***** DATA SUPPLIED *****

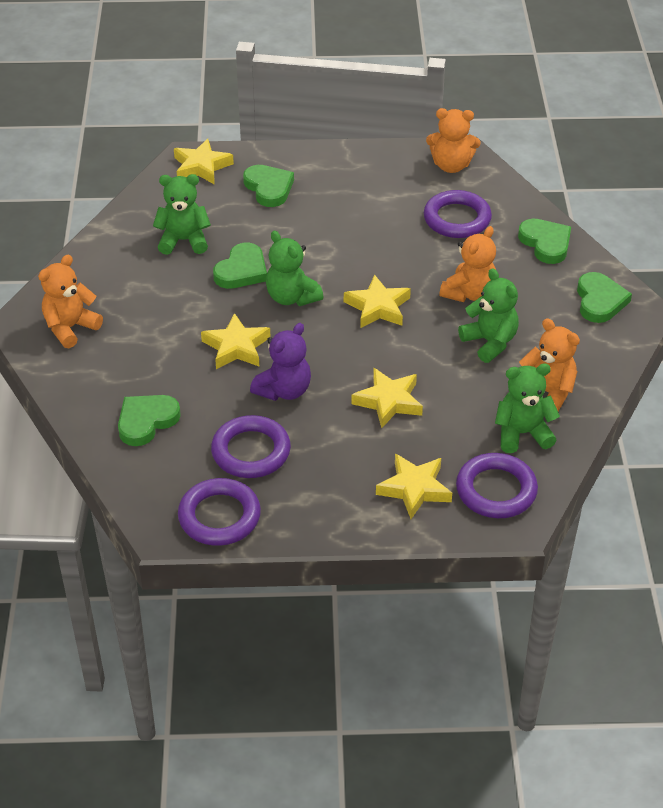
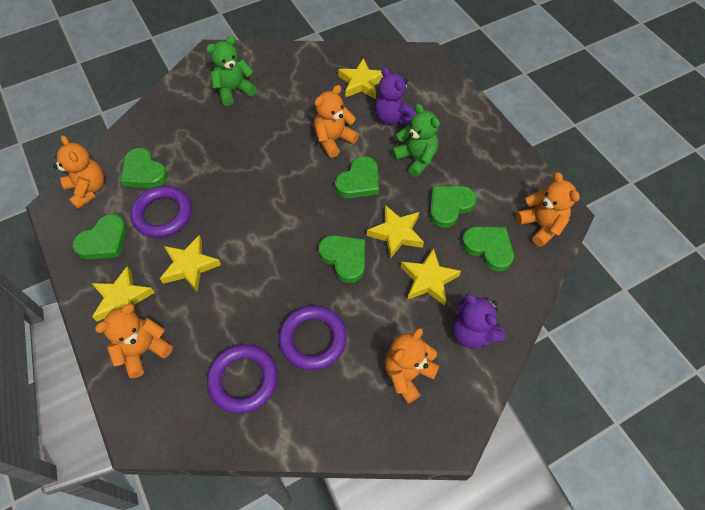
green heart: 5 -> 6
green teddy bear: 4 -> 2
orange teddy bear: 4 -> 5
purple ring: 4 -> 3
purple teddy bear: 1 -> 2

*****
***** DATA SUPPLIED *****

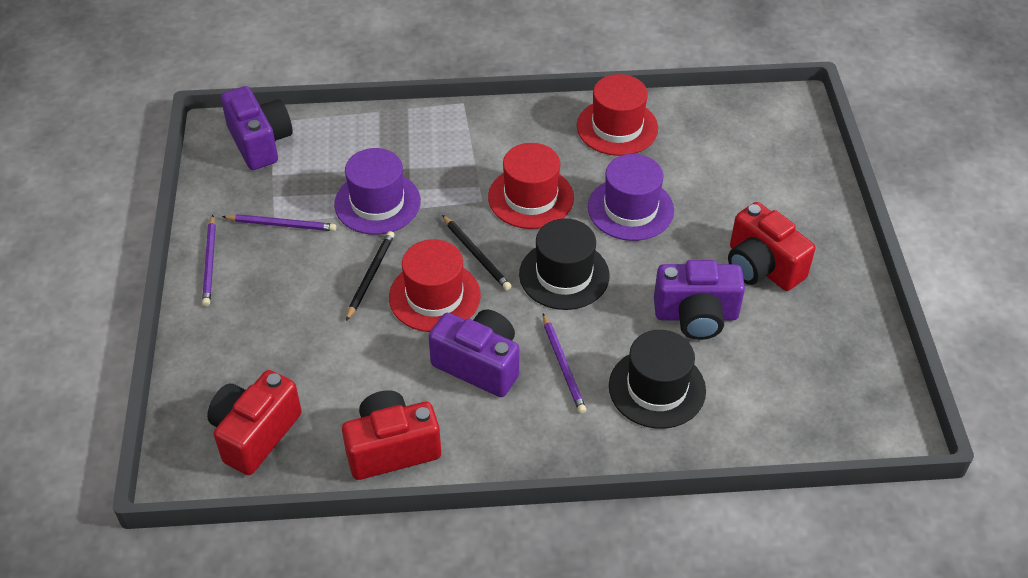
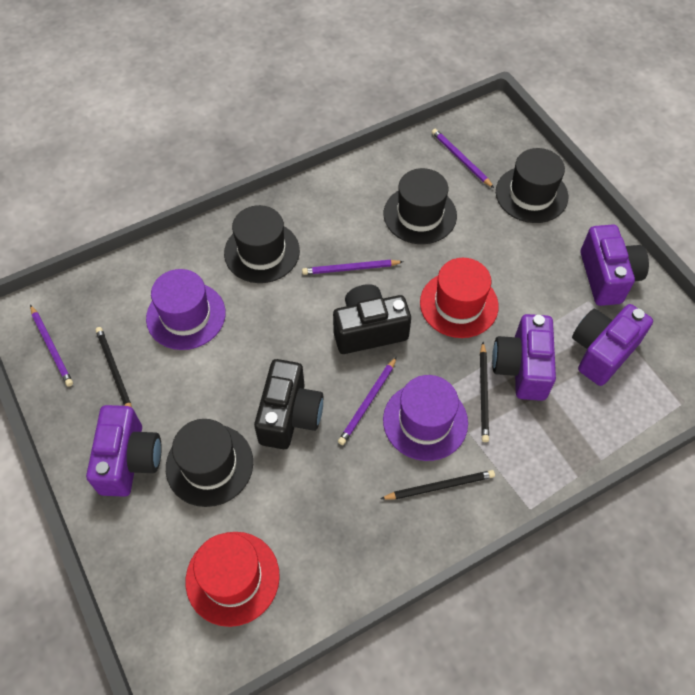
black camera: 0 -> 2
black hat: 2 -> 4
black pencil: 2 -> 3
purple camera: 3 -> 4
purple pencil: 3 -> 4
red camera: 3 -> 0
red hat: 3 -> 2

*****

**WHAT TO DO:** Can you repeat, word for word, every line above from the one containing "green heart: 5 -> 6" down to the one containing "purple teddy bear: 1 -> 2", including both?

**OUTPUT FOR THIS TASK:**
green heart: 5 -> 6
green teddy bear: 4 -> 2
orange teddy bear: 4 -> 5
purple ring: 4 -> 3
purple teddy bear: 1 -> 2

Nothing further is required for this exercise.